Stored items:
◇ ◇ ◇ ◇ ◇ ◇ ◇

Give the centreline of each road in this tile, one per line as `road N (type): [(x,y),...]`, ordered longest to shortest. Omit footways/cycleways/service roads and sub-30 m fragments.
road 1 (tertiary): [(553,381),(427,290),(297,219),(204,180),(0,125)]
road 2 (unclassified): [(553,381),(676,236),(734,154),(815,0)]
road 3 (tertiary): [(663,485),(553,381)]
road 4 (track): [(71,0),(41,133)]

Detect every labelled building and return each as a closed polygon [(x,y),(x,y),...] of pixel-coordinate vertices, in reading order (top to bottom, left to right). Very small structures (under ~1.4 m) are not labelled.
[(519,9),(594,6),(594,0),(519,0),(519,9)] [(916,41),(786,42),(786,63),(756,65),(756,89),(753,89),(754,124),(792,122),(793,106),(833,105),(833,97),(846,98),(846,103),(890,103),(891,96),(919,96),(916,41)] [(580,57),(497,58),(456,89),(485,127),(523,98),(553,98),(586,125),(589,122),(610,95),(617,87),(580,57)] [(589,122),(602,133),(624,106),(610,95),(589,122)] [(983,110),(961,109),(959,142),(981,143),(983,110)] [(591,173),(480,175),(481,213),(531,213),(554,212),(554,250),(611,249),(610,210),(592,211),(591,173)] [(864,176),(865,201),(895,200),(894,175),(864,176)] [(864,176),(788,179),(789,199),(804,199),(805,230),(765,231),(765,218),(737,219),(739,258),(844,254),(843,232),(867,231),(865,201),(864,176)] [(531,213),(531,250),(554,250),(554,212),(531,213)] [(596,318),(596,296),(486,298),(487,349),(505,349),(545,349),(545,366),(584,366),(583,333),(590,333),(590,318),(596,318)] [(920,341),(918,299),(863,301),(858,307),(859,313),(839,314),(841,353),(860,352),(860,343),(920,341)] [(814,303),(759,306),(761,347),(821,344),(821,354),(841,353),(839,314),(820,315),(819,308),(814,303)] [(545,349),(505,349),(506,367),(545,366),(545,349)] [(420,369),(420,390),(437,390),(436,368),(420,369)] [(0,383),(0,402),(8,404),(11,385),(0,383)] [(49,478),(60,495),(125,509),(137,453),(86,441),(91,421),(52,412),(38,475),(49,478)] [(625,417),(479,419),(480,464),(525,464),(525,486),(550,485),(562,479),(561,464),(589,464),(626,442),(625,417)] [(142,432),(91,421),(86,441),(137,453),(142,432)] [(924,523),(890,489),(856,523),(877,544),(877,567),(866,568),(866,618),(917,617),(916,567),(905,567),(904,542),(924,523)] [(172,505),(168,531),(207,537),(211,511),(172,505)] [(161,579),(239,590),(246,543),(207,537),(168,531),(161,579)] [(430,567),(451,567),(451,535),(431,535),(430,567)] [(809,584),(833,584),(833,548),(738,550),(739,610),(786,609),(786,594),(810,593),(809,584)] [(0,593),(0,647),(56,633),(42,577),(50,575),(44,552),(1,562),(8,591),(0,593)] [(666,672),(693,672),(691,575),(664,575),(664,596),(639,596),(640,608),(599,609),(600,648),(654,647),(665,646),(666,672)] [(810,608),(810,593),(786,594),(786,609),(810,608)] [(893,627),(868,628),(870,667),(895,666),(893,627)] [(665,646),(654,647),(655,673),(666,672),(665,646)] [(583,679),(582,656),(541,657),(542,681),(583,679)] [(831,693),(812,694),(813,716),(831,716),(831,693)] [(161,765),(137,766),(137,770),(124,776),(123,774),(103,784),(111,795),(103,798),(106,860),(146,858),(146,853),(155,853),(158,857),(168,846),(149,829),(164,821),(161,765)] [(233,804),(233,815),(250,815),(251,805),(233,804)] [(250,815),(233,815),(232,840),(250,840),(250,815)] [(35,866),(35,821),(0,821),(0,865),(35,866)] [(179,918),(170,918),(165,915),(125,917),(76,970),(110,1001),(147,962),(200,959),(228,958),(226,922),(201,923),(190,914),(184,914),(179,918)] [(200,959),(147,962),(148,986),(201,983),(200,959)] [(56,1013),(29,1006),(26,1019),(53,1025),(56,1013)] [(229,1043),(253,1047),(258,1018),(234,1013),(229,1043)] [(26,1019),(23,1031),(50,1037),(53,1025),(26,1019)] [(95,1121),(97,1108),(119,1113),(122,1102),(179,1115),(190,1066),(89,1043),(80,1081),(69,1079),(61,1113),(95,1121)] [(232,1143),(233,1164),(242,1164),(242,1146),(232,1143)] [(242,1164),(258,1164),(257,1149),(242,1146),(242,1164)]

◇ ◇ ◇ ◇ ◇ ◇ ◇

#### [Problem requirements]
Without leaving anything out, repeat the data exactly.

#### [Exercise response]
Give the centreline of each road in this tile, one per line as `road N (type): [(x,y),...]`, ordered longest to shortest. Omit footways/cycleways/service roads and sub-30 m fragments.
road 1 (tertiary): [(553,381),(427,290),(297,219),(204,180),(0,125)]
road 2 (unclassified): [(553,381),(676,236),(734,154),(815,0)]
road 3 (tertiary): [(663,485),(553,381)]
road 4 (track): [(71,0),(41,133)]

Detect every labelled building and return each as a closed polygon [(x,y),(x,y),...] of pixel-coordinate vertices, in reading order (top to bottom, left to right). Very small structures (under ~1.4 m) are not labelled.
[(519,9),(594,6),(594,0),(519,0),(519,9)] [(916,41),(786,42),(786,63),(756,65),(756,89),(753,89),(754,124),(792,122),(793,106),(833,105),(833,97),(846,98),(846,103),(890,103),(891,96),(919,96),(916,41)] [(580,57),(497,58),(456,89),(485,127),(523,98),(553,98),(586,125),(589,122),(610,95),(617,87),(580,57)] [(589,122),(602,133),(624,106),(610,95),(589,122)] [(983,110),(961,109),(959,142),(981,143),(983,110)] [(591,173),(480,175),(481,213),(531,213),(554,212),(554,250),(611,249),(610,210),(592,211),(591,173)] [(864,176),(865,201),(895,200),(894,175),(864,176)] [(864,176),(788,179),(789,199),(804,199),(805,230),(765,231),(765,218),(737,219),(739,258),(844,254),(843,232),(867,231),(865,201),(864,176)] [(531,213),(531,250),(554,250),(554,212),(531,213)] [(596,318),(596,296),(486,298),(487,349),(505,349),(545,349),(545,366),(584,366),(583,333),(590,333),(590,318),(596,318)] [(920,341),(918,299),(863,301),(858,307),(859,313),(839,314),(841,353),(860,352),(860,343),(920,341)] [(814,303),(759,306),(761,347),(821,344),(821,354),(841,353),(839,314),(820,315),(819,308),(814,303)] [(545,349),(505,349),(506,367),(545,366),(545,349)] [(420,369),(420,390),(437,390),(436,368),(420,369)] [(0,383),(0,402),(8,404),(11,385),(0,383)] [(49,478),(60,495),(125,509),(137,453),(86,441),(91,421),(52,412),(38,475),(49,478)] [(625,417),(479,419),(480,464),(525,464),(525,486),(550,485),(562,479),(561,464),(589,464),(626,442),(625,417)] [(142,432),(91,421),(86,441),(137,453),(142,432)] [(924,523),(890,489),(856,523),(877,544),(877,567),(866,568),(866,618),(917,617),(916,567),(905,567),(904,542),(924,523)] [(172,505),(168,531),(207,537),(211,511),(172,505)] [(161,579),(239,590),(246,543),(207,537),(168,531),(161,579)] [(430,567),(451,567),(451,535),(431,535),(430,567)] [(809,584),(833,584),(833,548),(738,550),(739,610),(786,609),(786,594),(810,593),(809,584)] [(0,593),(0,647),(56,633),(42,577),(50,575),(44,552),(1,562),(8,591),(0,593)] [(666,672),(693,672),(691,575),(664,575),(664,596),(639,596),(640,608),(599,609),(600,648),(654,647),(665,646),(666,672)] [(810,608),(810,593),(786,594),(786,609),(810,608)] [(893,627),(868,628),(870,667),(895,666),(893,627)] [(665,646),(654,647),(655,673),(666,672),(665,646)] [(583,679),(582,656),(541,657),(542,681),(583,679)] [(831,693),(812,694),(813,716),(831,716),(831,693)] [(161,765),(137,766),(137,770),(124,776),(123,774),(103,784),(111,795),(103,798),(106,860),(146,858),(146,853),(155,853),(158,857),(168,846),(149,829),(164,821),(161,765)] [(233,804),(233,815),(250,815),(251,805),(233,804)] [(250,815),(233,815),(232,840),(250,840),(250,815)] [(35,866),(35,821),(0,821),(0,865),(35,866)] [(179,918),(170,918),(165,915),(125,917),(76,970),(110,1001),(147,962),(200,959),(228,958),(226,922),(201,923),(190,914),(184,914),(179,918)] [(200,959),(147,962),(148,986),(201,983),(200,959)] [(56,1013),(29,1006),(26,1019),(53,1025),(56,1013)] [(229,1043),(253,1047),(258,1018),(234,1013),(229,1043)] [(26,1019),(23,1031),(50,1037),(53,1025),(26,1019)] [(95,1121),(97,1108),(119,1113),(122,1102),(179,1115),(190,1066),(89,1043),(80,1081),(69,1079),(61,1113),(95,1121)] [(232,1143),(233,1164),(242,1164),(242,1146),(232,1143)] [(242,1164),(258,1164),(257,1149),(242,1146),(242,1164)]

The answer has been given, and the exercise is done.